### YOUR INSTRUCTIONS
Every line from the one containing "(82, 364) = (106, 333): yellow" to the one containing "(750, 521) = (771, 442): none" in the records below, both included, must be set down exactly, and no other line.

### RECORDS FOR THE EXERCISE
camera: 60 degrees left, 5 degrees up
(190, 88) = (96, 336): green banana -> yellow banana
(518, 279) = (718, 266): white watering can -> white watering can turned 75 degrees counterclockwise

...

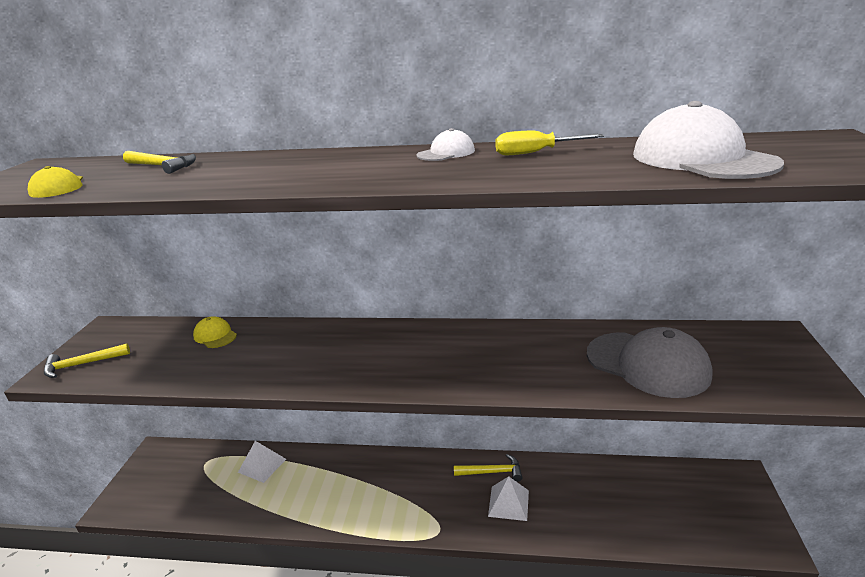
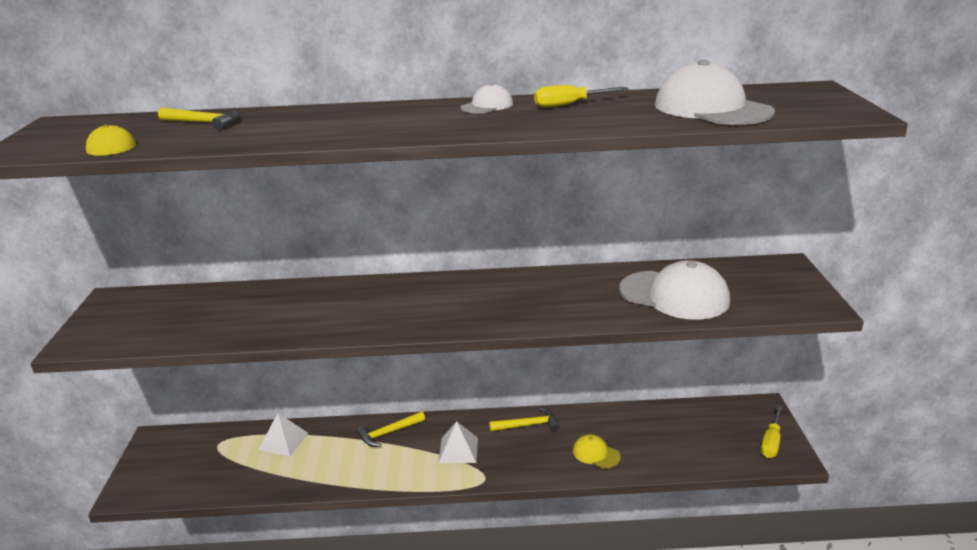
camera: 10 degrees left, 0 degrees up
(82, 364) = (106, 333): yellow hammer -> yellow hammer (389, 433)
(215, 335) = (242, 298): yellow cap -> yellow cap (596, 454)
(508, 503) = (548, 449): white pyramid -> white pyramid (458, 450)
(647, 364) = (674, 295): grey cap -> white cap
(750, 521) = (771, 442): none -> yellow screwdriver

### RESPONSE TO THIS TASK
(82, 364) = (106, 333): yellow hammer -> yellow hammer (389, 433)
(215, 335) = (242, 298): yellow cap -> yellow cap (596, 454)
(508, 503) = (548, 449): white pyramid -> white pyramid (458, 450)
(647, 364) = (674, 295): grey cap -> white cap
(750, 521) = (771, 442): none -> yellow screwdriver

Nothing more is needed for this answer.